_What you need to do_.
Using the data below, determine the number of lines that include the string "signals". Write only that number.

_Exercise data_.
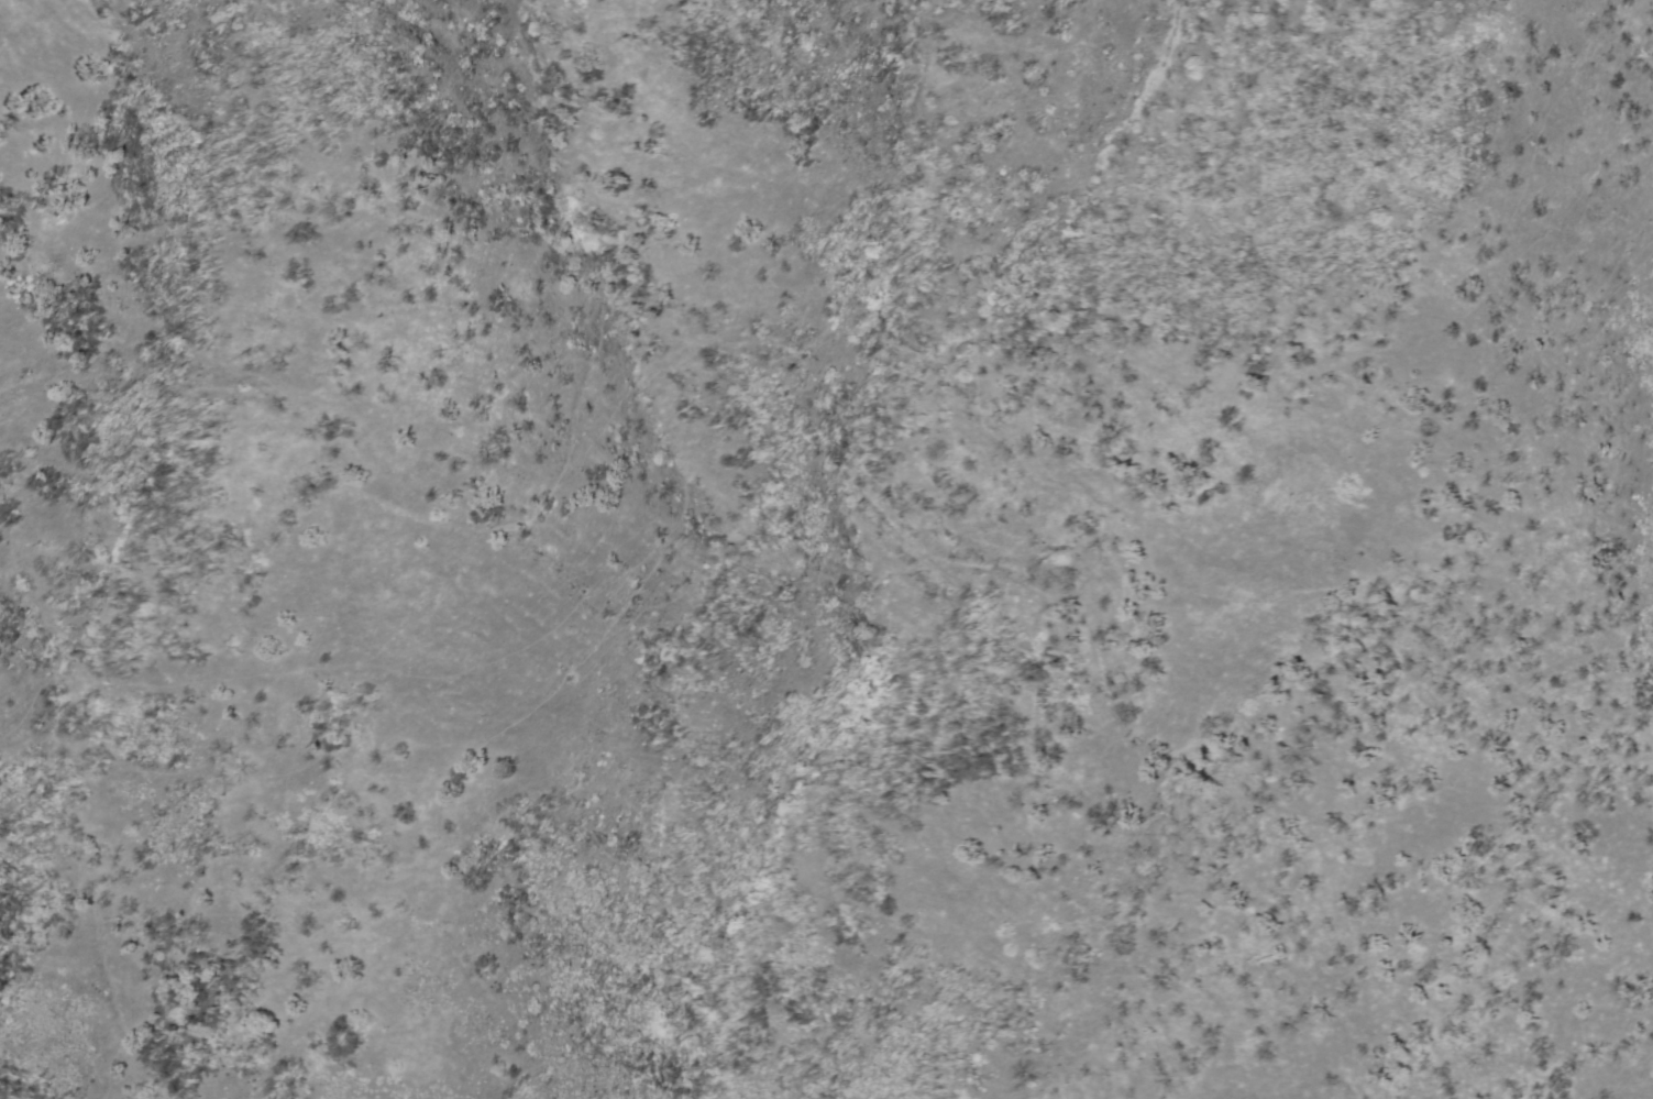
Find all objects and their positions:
road: (588, 337)
road: (1498, 402)
road: (651, 589)
road: (1337, 875)

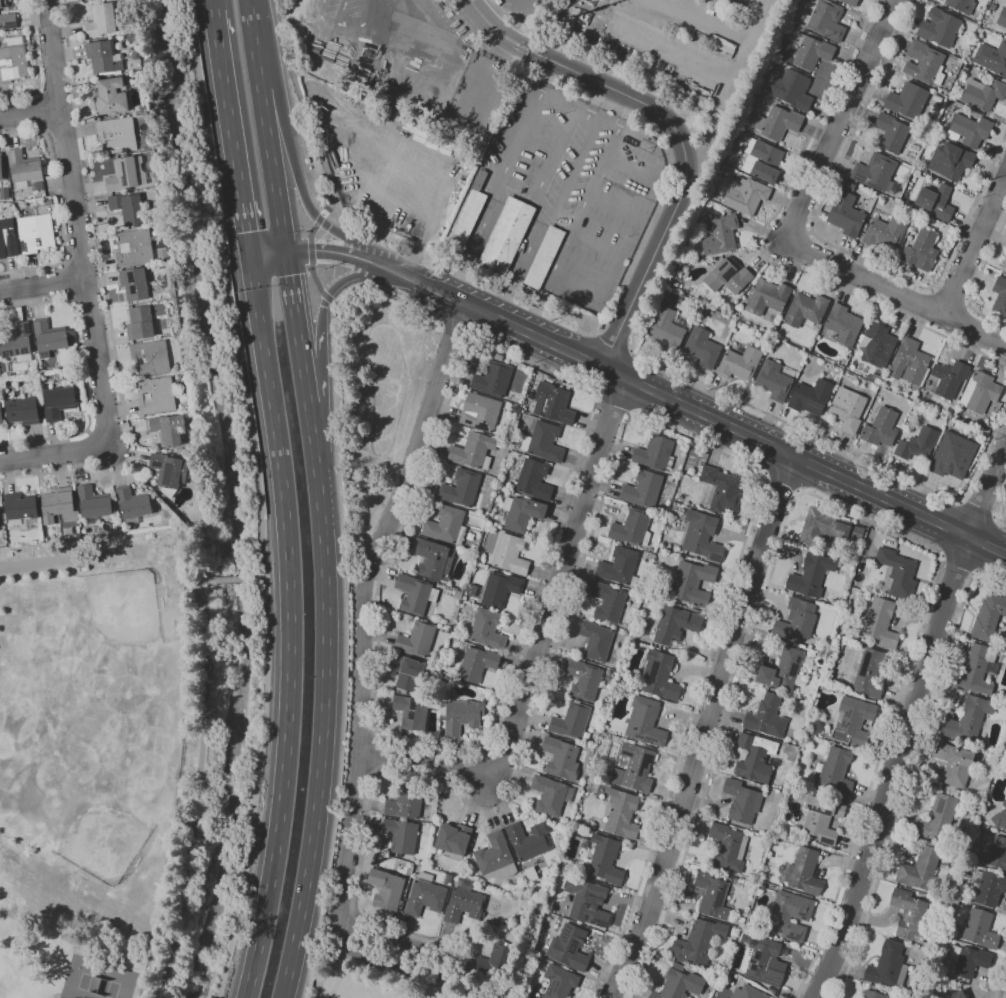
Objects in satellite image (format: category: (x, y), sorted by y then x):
building: (850, 2)
building: (3, 4)
road: (213, 5)
building: (962, 5)
building: (992, 6)
building: (946, 10)
road: (341, 11)
road: (376, 16)
building: (1002, 18)
building: (826, 20)
building: (8, 21)
building: (100, 21)
road: (336, 21)
building: (939, 28)
road: (495, 29)
building: (811, 50)
building: (103, 58)
building: (992, 58)
building: (959, 60)
building: (13, 61)
road: (702, 62)
building: (924, 63)
road: (37, 65)
building: (791, 89)
road: (57, 91)
building: (983, 94)
building: (111, 96)
building: (937, 98)
road: (596, 99)
building: (907, 100)
road: (580, 109)
road: (40, 111)
road: (305, 112)
road: (28, 114)
road: (527, 119)
road: (839, 121)
building: (778, 123)
road: (265, 126)
road: (62, 129)
building: (971, 130)
building: (891, 132)
road: (234, 134)
building: (117, 135)
road: (556, 151)
building: (762, 160)
building: (950, 160)
road: (633, 165)
building: (1, 168)
road: (576, 168)
road: (295, 169)
building: (25, 170)
building: (875, 171)
building: (126, 174)
road: (686, 175)
road: (530, 192)
building: (4, 193)
building: (746, 196)
building: (936, 201)
road: (58, 206)
road: (615, 206)
building: (129, 208)
building: (728, 211)
building: (845, 214)
road: (579, 215)
building: (467, 216)
road: (78, 224)
building: (863, 231)
building: (35, 233)
building: (884, 233)
building: (719, 234)
building: (506, 235)
road: (477, 236)
building: (8, 237)
road: (831, 244)
road: (973, 245)
road: (598, 246)
building: (133, 247)
road: (760, 247)
building: (921, 251)
traffic signals: (285, 253)
road: (325, 253)
building: (162, 255)
road: (269, 255)
building: (544, 257)
traffic signals: (254, 258)
road: (82, 260)
building: (1004, 262)
road: (521, 263)
road: (378, 265)
building: (728, 277)
road: (977, 280)
building: (134, 284)
road: (43, 285)
road: (578, 290)
road: (932, 290)
road: (86, 294)
road: (895, 294)
building: (1000, 295)
building: (767, 297)
road: (106, 299)
road: (949, 300)
road: (324, 301)
road: (967, 306)
building: (806, 310)
road: (294, 313)
building: (143, 321)
building: (843, 325)
building: (667, 329)
building: (48, 337)
building: (18, 342)
building: (878, 345)
building: (702, 348)
building: (150, 358)
building: (739, 363)
building: (910, 363)
building: (3, 366)
road: (83, 375)
road: (563, 378)
building: (869, 378)
building: (949, 378)
building: (493, 379)
building: (549, 379)
building: (775, 379)
building: (877, 381)
building: (874, 388)
building: (980, 392)
building: (156, 395)
park: (374, 395)
building: (811, 397)
building: (59, 402)
building: (553, 404)
road: (615, 405)
building: (848, 410)
building: (24, 411)
road: (698, 411)
building: (480, 412)
building: (1, 413)
road: (310, 422)
building: (950, 422)
building: (880, 428)
building: (167, 429)
building: (543, 442)
building: (917, 444)
road: (844, 448)
building: (474, 450)
building: (179, 451)
building: (655, 454)
road: (55, 455)
building: (953, 455)
road: (733, 457)
building: (169, 470)
road: (782, 478)
building: (533, 479)
building: (721, 488)
building: (462, 489)
building: (642, 489)
road: (260, 498)
building: (133, 502)
building: (58, 503)
building: (94, 503)
road: (838, 506)
building: (20, 507)
road: (979, 508)
road: (999, 508)
building: (522, 513)
building: (477, 514)
building: (0, 516)
building: (446, 526)
building: (823, 526)
building: (632, 528)
building: (858, 533)
building: (702, 536)
building: (474, 548)
road: (409, 552)
building: (510, 554)
building: (433, 559)
road: (957, 564)
building: (619, 567)
building: (468, 572)
building: (898, 573)
building: (812, 575)
road: (253, 577)
road: (229, 579)
building: (692, 582)
building: (500, 589)
building: (471, 590)
building: (415, 593)
building: (644, 598)
building: (608, 602)
road: (369, 611)
building: (988, 616)
building: (796, 622)
building: (879, 623)
building: (675, 624)
road: (291, 628)
building: (487, 629)
road: (542, 635)
building: (416, 639)
building: (595, 640)
building: (840, 644)
building: (476, 664)
building: (978, 670)
building: (784, 671)
building: (406, 674)
building: (869, 674)
building: (659, 676)
building: (583, 679)
building: (411, 712)
building: (462, 716)
building: (767, 716)
building: (968, 719)
building: (571, 721)
building: (853, 721)
building: (645, 722)
road: (910, 722)
road: (705, 728)
road: (322, 736)
road: (381, 755)
building: (561, 758)
building: (755, 758)
building: (954, 764)
building: (635, 768)
building: (836, 771)
road: (910, 771)
road: (200, 783)
building: (550, 795)
building: (406, 801)
building: (741, 801)
building: (622, 814)
building: (1000, 817)
building: (937, 818)
building: (821, 819)
building: (744, 827)
building: (575, 830)
building: (401, 835)
building: (454, 839)
building: (528, 840)
building: (803, 843)
building: (728, 848)
building: (998, 853)
building: (496, 857)
building: (605, 860)
building: (974, 860)
building: (920, 868)
building: (804, 872)
building: (762, 885)
building: (386, 888)
building: (988, 888)
building: (425, 895)
building: (712, 896)
building: (464, 901)
building: (587, 901)
building: (789, 915)
building: (909, 915)
road: (384, 923)
building: (980, 929)
park: (74, 937)
building: (698, 943)
building: (570, 947)
road: (391, 949)
building: (495, 960)
building: (969, 960)
building: (764, 961)
building: (888, 966)
road: (345, 967)
park: (97, 979)
park: (387, 981)
road: (999, 981)
building: (559, 982)
building: (679, 985)
building: (772, 989)
building: (749, 992)
road: (56, 994)
building: (872, 994)
building: (955, 995)
building: (528, 997)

_Answer space_.
2